= About this exercise =
A verbatim reproduction of the lines below, from the line containing "U3: TC118S -> L9110S" through the line containing "U1 pin PB4: REV2 -> FWD2", both ends included, is the whole required output.

= Given records =
• • •
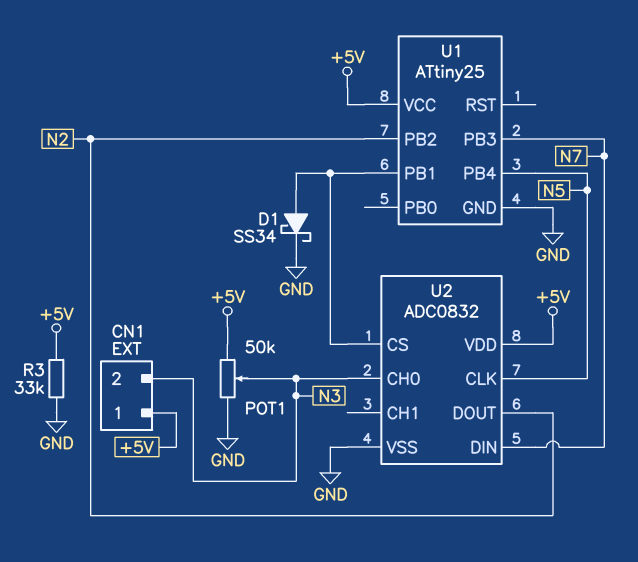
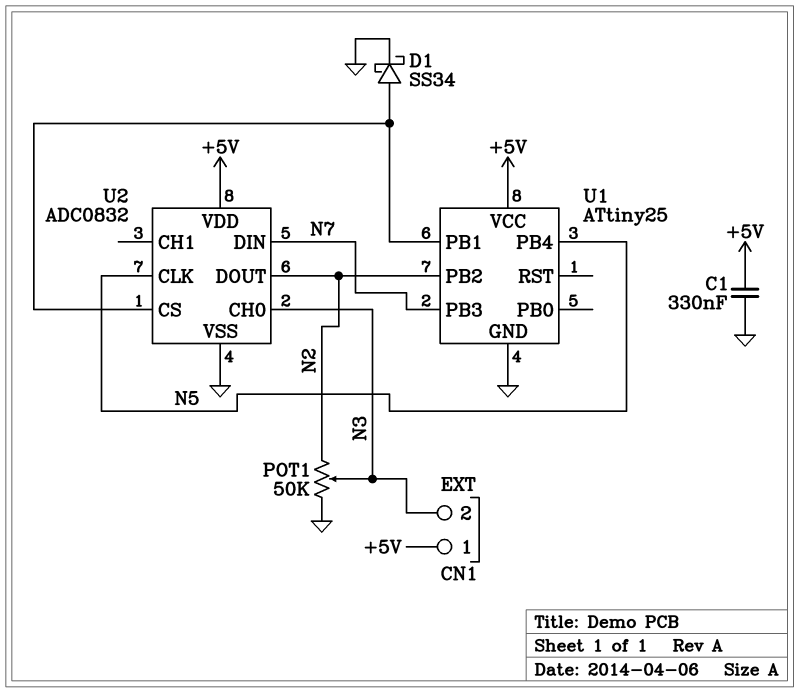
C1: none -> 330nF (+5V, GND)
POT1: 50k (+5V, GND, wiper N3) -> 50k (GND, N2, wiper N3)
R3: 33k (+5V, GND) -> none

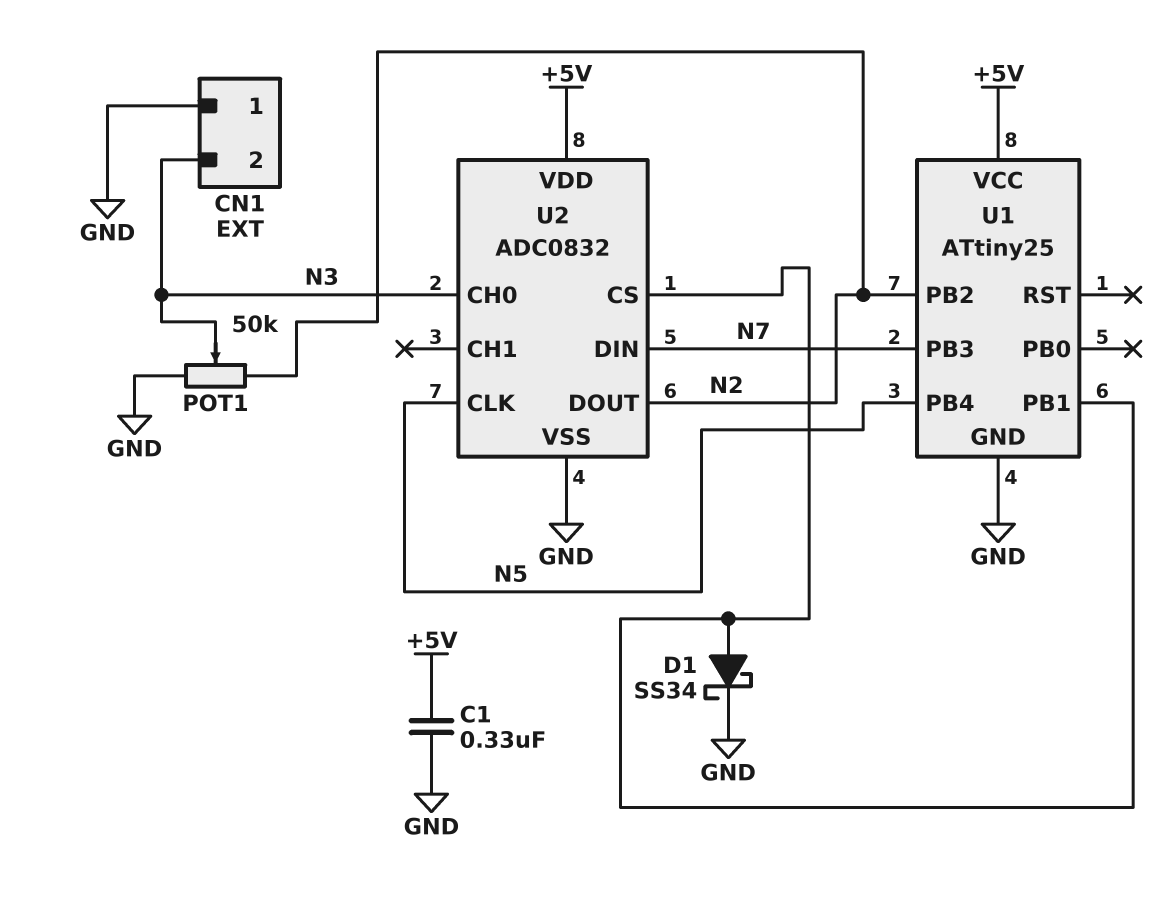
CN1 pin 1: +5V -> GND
• • •
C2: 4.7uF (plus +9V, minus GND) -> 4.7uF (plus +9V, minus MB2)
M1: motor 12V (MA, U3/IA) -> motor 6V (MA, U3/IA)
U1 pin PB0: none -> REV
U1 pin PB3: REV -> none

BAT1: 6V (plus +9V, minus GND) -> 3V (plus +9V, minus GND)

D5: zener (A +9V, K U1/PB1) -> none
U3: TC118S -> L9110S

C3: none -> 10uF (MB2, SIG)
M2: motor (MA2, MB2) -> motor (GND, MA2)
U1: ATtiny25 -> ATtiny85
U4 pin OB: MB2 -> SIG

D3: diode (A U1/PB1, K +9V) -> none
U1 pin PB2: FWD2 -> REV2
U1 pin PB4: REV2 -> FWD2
• • •
= Response area =
U3: TC118S -> L9110S

C3: none -> 10uF (MB2, SIG)
M2: motor (MA2, MB2) -> motor (GND, MA2)
U1: ATtiny25 -> ATtiny85
U4 pin OB: MB2 -> SIG

D3: diode (A U1/PB1, K +9V) -> none
U1 pin PB2: FWD2 -> REV2
U1 pin PB4: REV2 -> FWD2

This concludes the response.